Your answer must be the lines from the one containing "brown plate G6:G7" through the last line below, copied exactly, with no pictures.
= = = = =
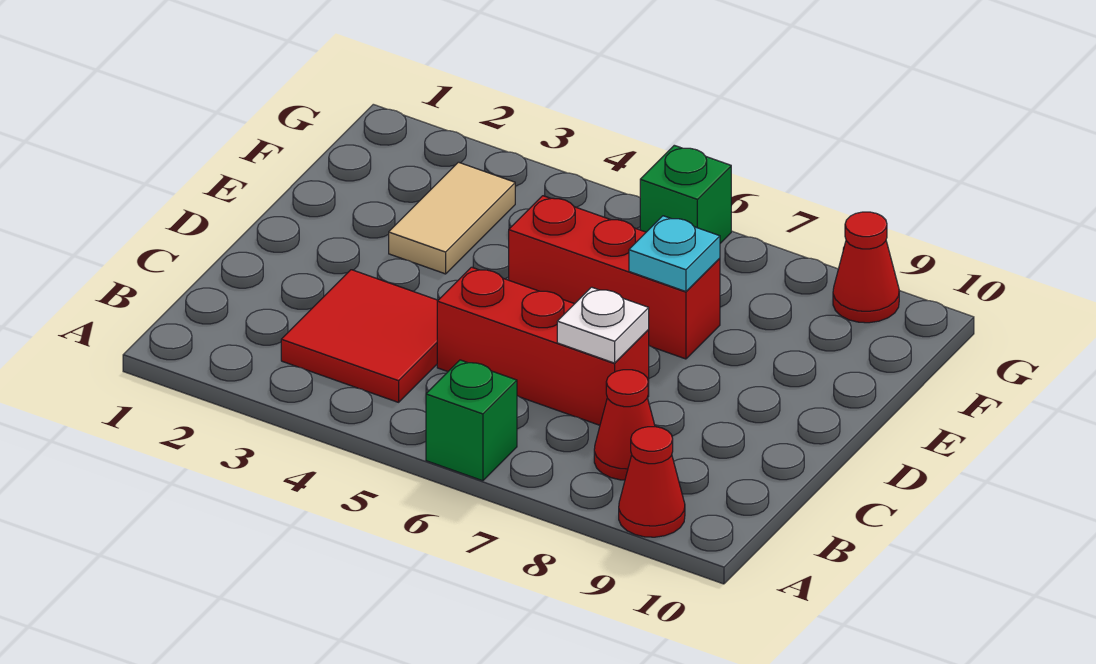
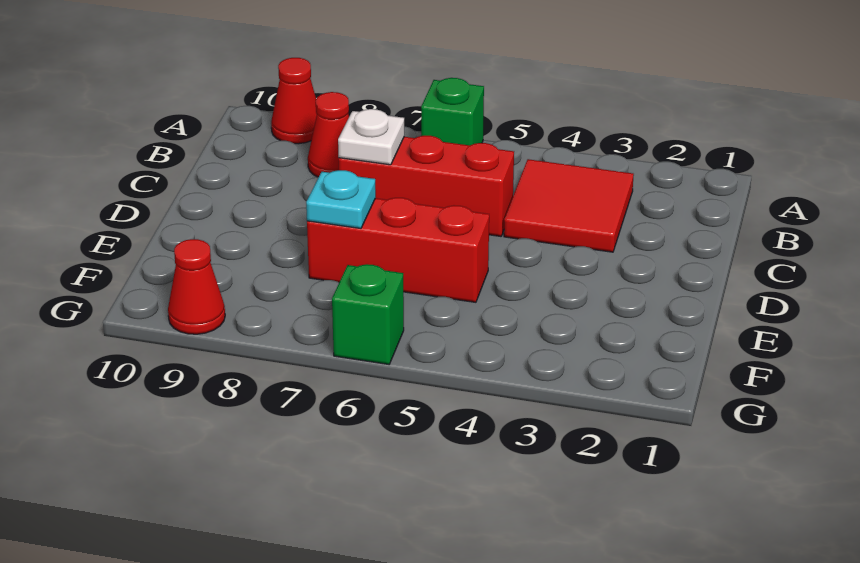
tan tile E3:F3 level 1 -> none

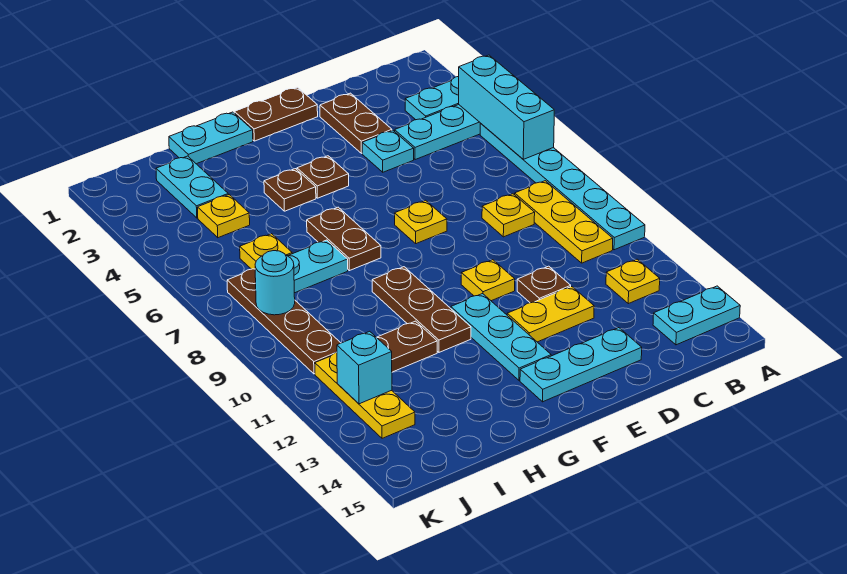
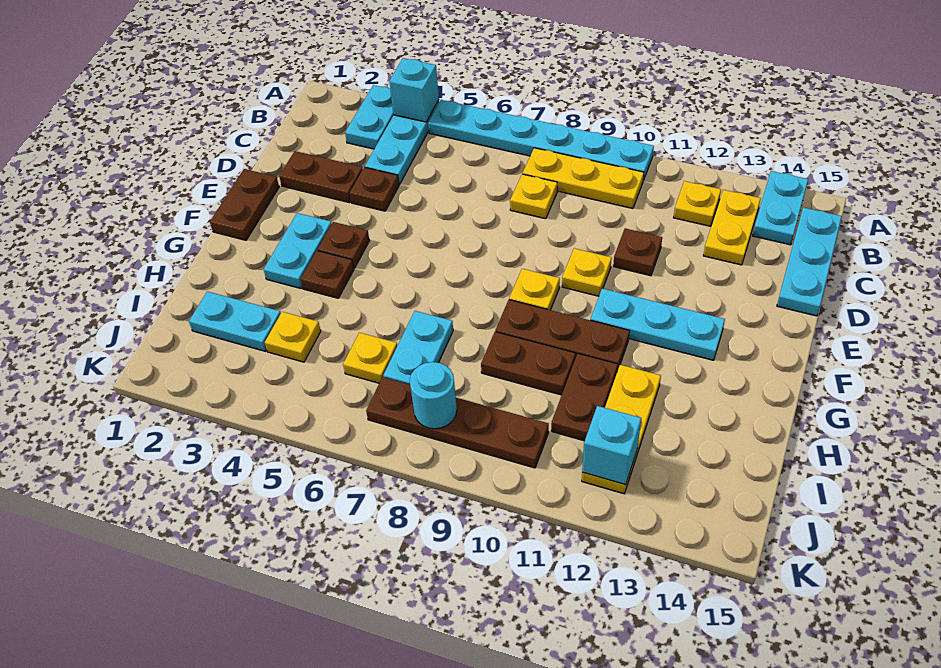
cyan brick A4:A6 level 2 -> cyan brick A4 level 2
cyan plate D4 level 1 -> brown plate D4 level 1
yellow plate D12:E12 level 1 -> yellow plate B13:C13 level 1
cyan plate D14:F14 level 1 -> cyan plate B15:D15 level 1
yellow plate E7 level 1 -> yellow plate F9 level 1
cyan plate G1:H1 level 1 -> cyan plate F3:G3 level 1
brown plate G6:G7 level 1 -> brown plate H9:H10 level 1
yellow plate J11:J13 level 1 -> yellow plate H12:J12 level 1

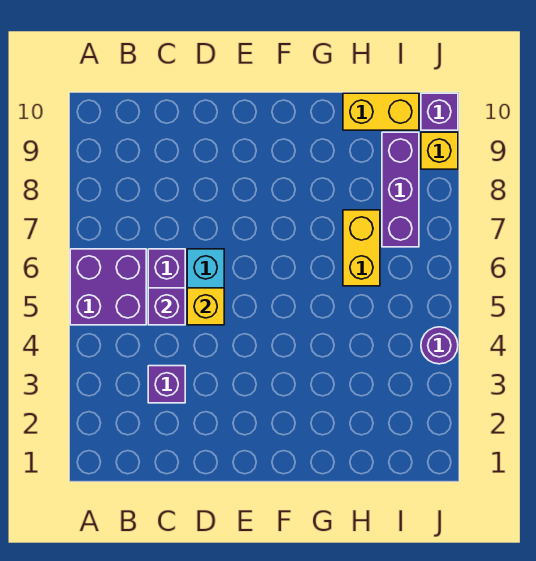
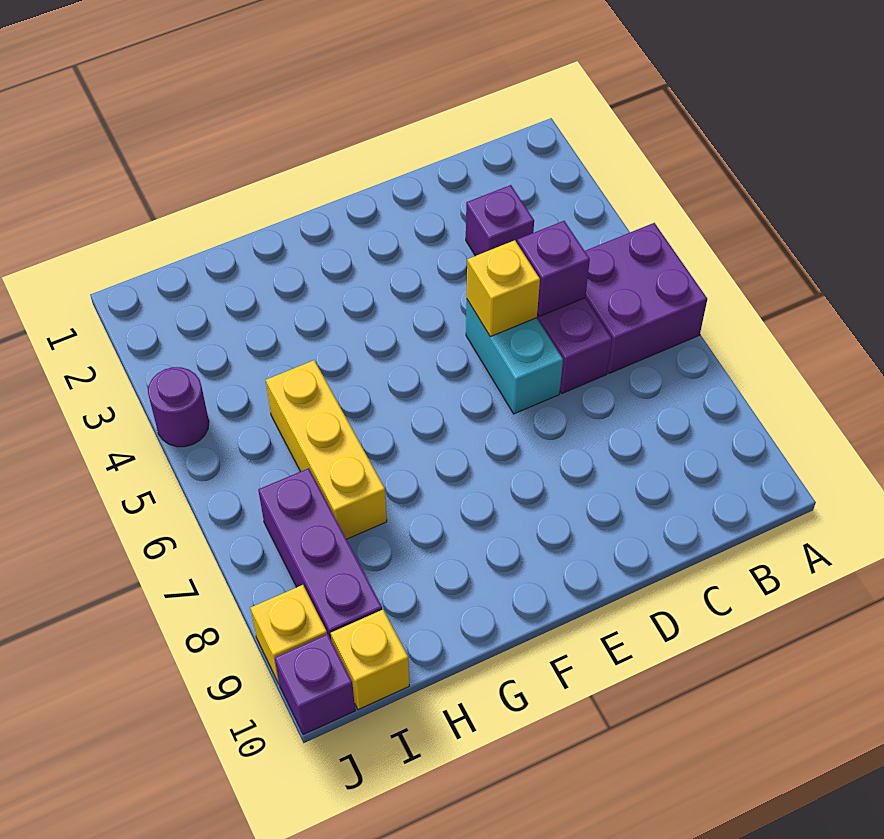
yellow brick H6:H7 level 1 -> yellow brick H5:H7 level 1
yellow brick H10:I10 level 1 -> yellow brick I10 level 1

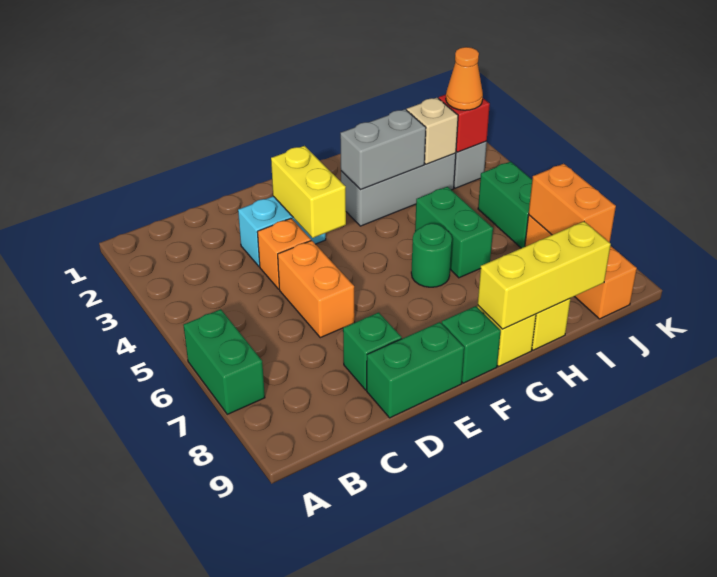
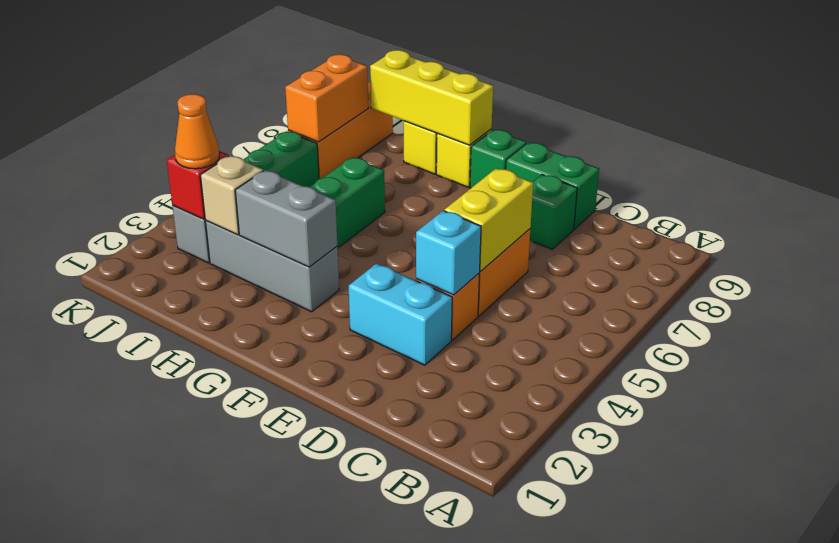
green brick A6:A7 level 1 -> none
none -> cyan brick D4 level 2
yellow brick E3:E4 level 2 -> yellow brick D5:D6 level 2
green round brick G6 level 1 -> none

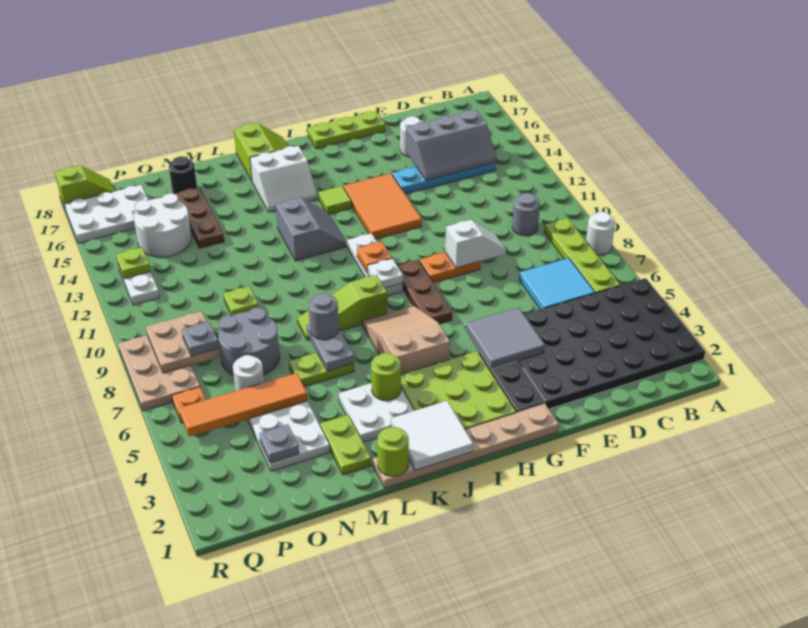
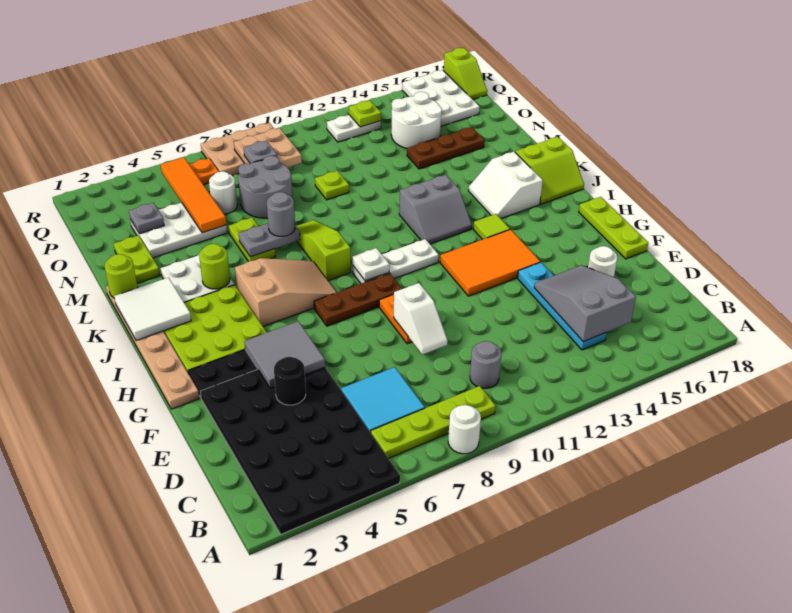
grey slope C14:E15 level 2 top 15 -> grey slope C14:E15 level 2 top C
orange plate I10 level 2 -> none
lime plate M2:M3 level 1 -> lime plate M2:N2 level 1
black round brick N17 level 1 -> black round brick E4 level 2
= = = = =
Task solution »
brown plate G6:G7 level 1 -> brown plate H9:H10 level 1
yellow plate J11:J13 level 1 -> yellow plate H12:J12 level 1

yellow brick H6:H7 level 1 -> yellow brick H5:H7 level 1
yellow brick H10:I10 level 1 -> yellow brick I10 level 1

green brick A6:A7 level 1 -> none
none -> cyan brick D4 level 2
yellow brick E3:E4 level 2 -> yellow brick D5:D6 level 2
green round brick G6 level 1 -> none

grey slope C14:E15 level 2 top 15 -> grey slope C14:E15 level 2 top C
orange plate I10 level 2 -> none
lime plate M2:M3 level 1 -> lime plate M2:N2 level 1
black round brick N17 level 1 -> black round brick E4 level 2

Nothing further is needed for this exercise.